__PROBLEM__: Pull every line with the word "none" out of the entries below.

__TASK INPUT__:

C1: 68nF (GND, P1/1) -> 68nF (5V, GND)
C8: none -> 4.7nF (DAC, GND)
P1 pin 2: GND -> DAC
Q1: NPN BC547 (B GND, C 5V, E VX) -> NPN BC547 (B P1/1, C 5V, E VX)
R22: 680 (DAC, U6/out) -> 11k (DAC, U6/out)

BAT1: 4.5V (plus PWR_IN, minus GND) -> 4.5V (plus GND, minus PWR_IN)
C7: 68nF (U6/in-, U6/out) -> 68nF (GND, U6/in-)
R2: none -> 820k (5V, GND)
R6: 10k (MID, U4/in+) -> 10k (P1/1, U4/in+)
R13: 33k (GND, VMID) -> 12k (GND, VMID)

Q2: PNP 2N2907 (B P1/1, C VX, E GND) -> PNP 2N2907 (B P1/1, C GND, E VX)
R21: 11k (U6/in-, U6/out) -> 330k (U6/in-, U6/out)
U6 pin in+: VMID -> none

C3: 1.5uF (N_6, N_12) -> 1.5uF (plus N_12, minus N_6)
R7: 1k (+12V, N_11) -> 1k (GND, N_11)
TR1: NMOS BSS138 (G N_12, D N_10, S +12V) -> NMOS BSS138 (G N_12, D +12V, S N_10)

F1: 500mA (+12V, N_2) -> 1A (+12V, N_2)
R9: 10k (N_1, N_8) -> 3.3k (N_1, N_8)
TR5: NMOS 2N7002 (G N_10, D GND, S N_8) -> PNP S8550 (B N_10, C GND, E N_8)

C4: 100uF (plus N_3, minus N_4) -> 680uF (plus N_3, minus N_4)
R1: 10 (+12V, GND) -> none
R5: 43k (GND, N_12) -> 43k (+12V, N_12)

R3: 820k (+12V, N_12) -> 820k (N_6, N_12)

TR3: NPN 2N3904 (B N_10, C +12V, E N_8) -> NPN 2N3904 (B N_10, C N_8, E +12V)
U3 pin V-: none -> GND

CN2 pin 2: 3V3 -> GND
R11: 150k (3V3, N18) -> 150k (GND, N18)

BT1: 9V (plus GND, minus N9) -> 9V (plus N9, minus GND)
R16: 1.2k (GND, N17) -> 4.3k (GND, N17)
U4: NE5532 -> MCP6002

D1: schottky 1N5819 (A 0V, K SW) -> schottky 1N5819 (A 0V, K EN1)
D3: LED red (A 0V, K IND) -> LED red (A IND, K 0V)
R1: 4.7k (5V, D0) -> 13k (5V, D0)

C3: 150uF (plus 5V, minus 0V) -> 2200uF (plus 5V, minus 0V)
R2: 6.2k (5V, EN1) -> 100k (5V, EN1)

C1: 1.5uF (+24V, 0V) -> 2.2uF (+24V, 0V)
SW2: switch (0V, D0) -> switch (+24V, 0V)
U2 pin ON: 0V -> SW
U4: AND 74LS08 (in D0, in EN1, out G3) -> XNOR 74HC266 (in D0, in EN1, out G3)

__TASK ANSWER__:
C8: none -> 4.7nF (DAC, GND)
R2: none -> 820k (5V, GND)
U6 pin in+: VMID -> none
R1: 10 (+12V, GND) -> none
U3 pin V-: none -> GND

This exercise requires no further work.